Exercise - Once the line holding "none -> tan brick B9:C9 level 1" is found, output it and all remaining lines of the data exactly, with every picture left out.

[Object state change records]
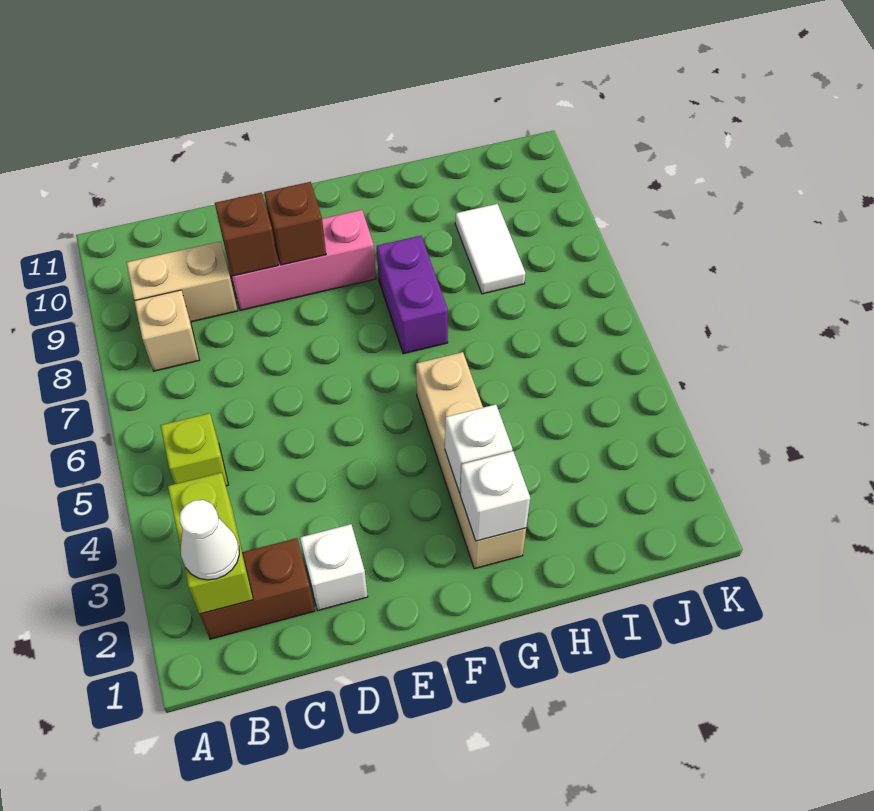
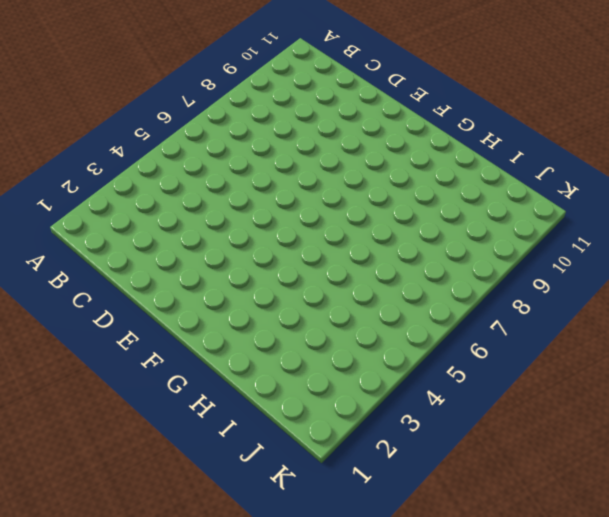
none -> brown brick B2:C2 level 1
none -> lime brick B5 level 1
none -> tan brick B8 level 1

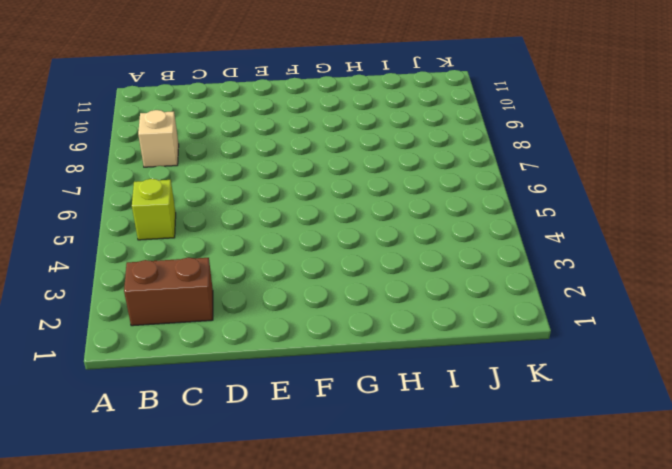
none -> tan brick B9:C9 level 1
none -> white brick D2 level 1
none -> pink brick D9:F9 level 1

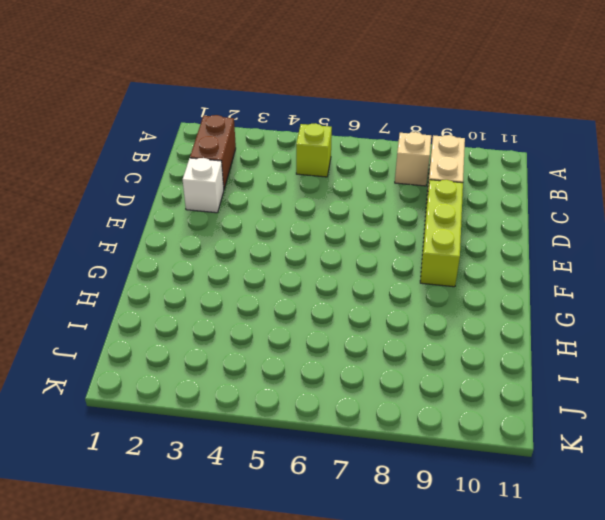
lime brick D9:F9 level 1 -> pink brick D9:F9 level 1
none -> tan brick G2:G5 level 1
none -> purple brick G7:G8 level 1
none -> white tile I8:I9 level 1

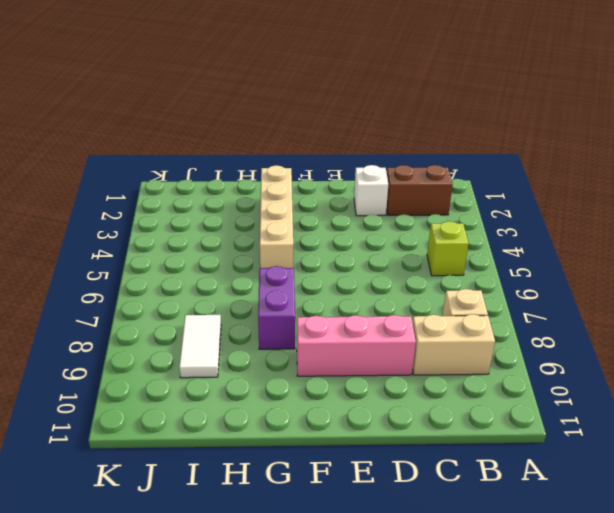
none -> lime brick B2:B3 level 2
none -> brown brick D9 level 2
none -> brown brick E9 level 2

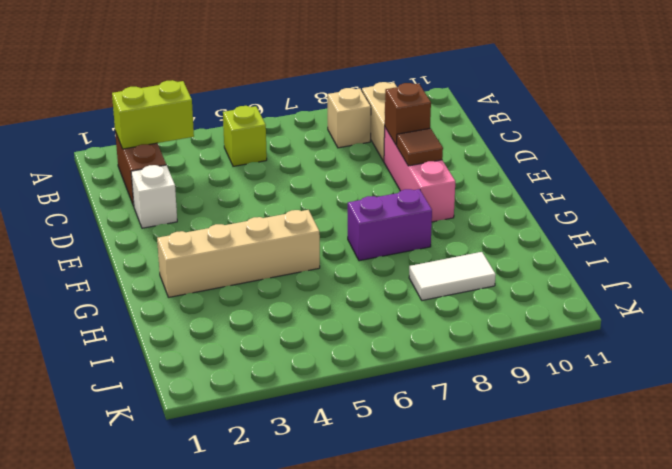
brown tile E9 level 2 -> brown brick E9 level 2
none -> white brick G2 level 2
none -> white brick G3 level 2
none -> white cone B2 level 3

Response box -
none -> tan brick B9:C9 level 1
none -> white brick D2 level 1
none -> pink brick D9:F9 level 1

lime brick D9:F9 level 1 -> pink brick D9:F9 level 1
none -> tan brick G2:G5 level 1
none -> purple brick G7:G8 level 1
none -> white tile I8:I9 level 1

none -> lime brick B2:B3 level 2
none -> brown brick D9 level 2
none -> brown brick E9 level 2

brown tile E9 level 2 -> brown brick E9 level 2
none -> white brick G2 level 2
none -> white brick G3 level 2
none -> white cone B2 level 3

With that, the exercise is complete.